• Instructions for the task
Locate the line that contains "lime brick I8:J9 level 2 -> none". Copy it and every following line through the end of the records, exactly, and include nothing else.

• Data supplied
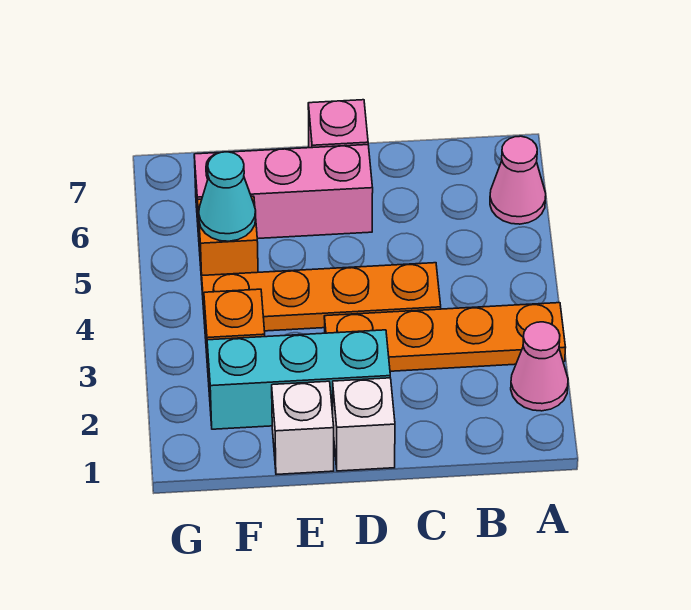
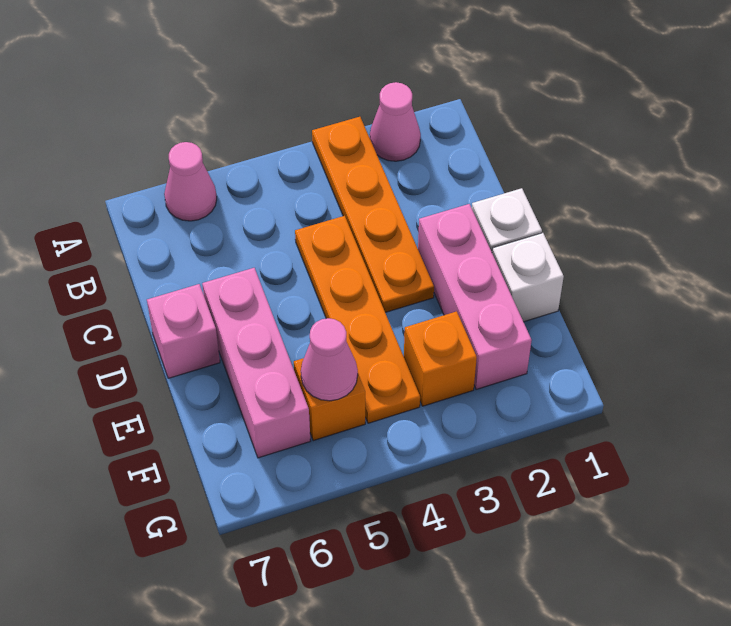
cyan brick D2:F2 level 1 -> pink brick D2:F2 level 1
cyan cone F5 level 2 -> pink cone F5 level 2

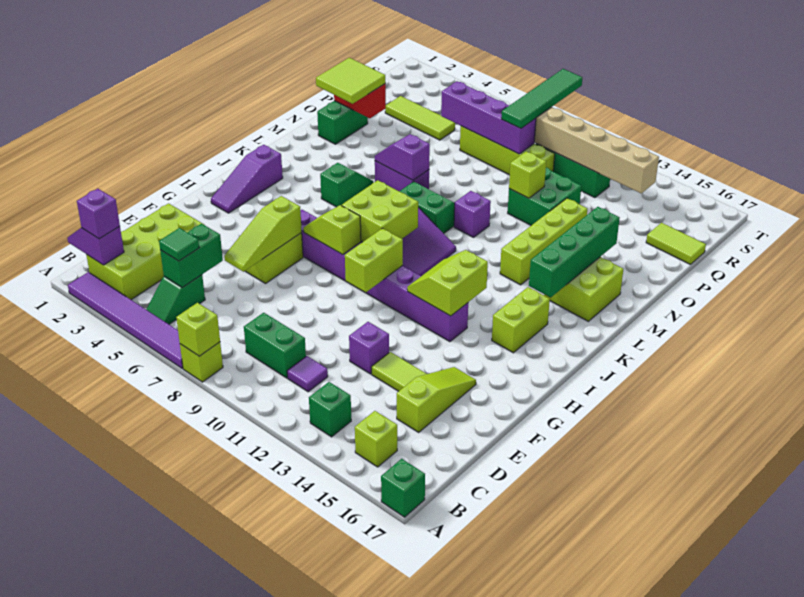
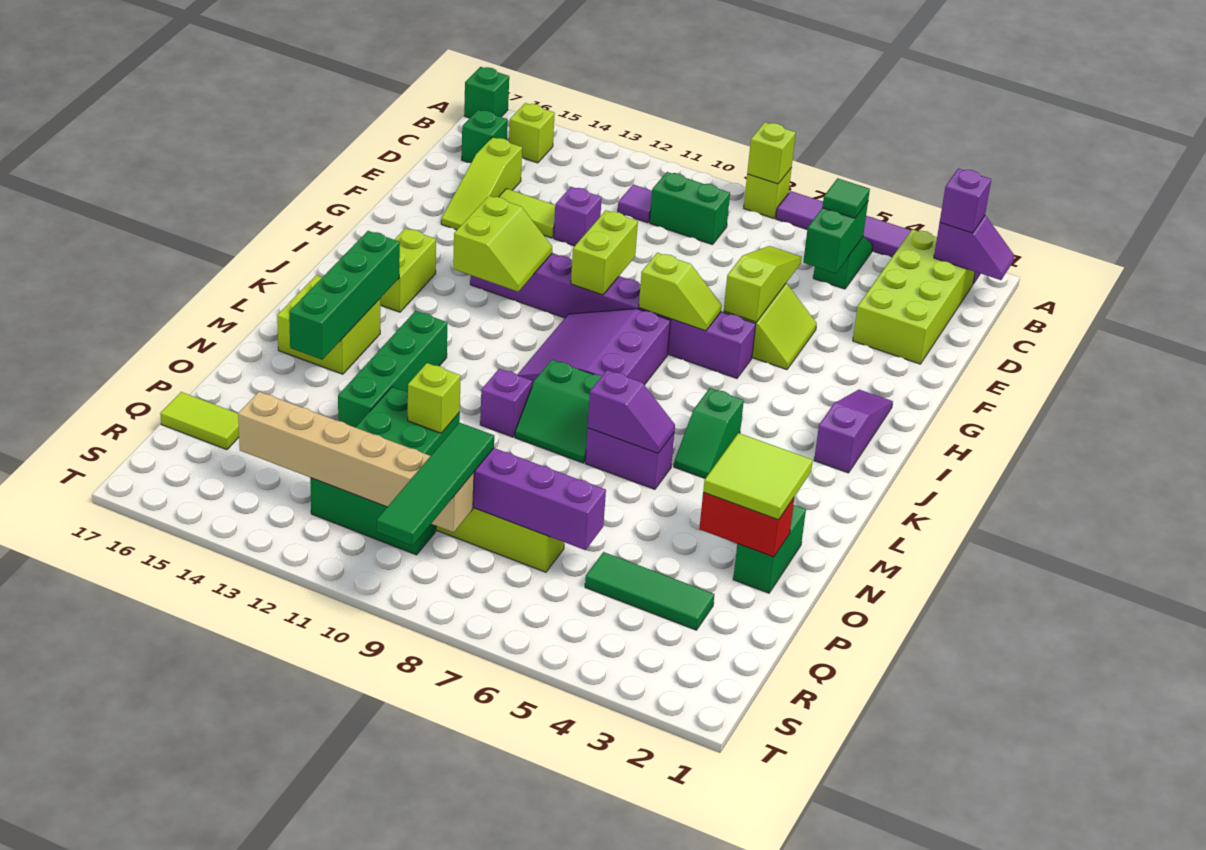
green brick B13 level 1 -> green brick C16 level 1
lime brick I8:J9 level 2 -> none
lime brick L13:O13 level 1 -> green brick L13:O13 level 1
lime tile Q3:Q5 level 1 -> green tile Q3:Q5 level 1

• Answer box
lime brick I8:J9 level 2 -> none
lime brick L13:O13 level 1 -> green brick L13:O13 level 1
lime tile Q3:Q5 level 1 -> green tile Q3:Q5 level 1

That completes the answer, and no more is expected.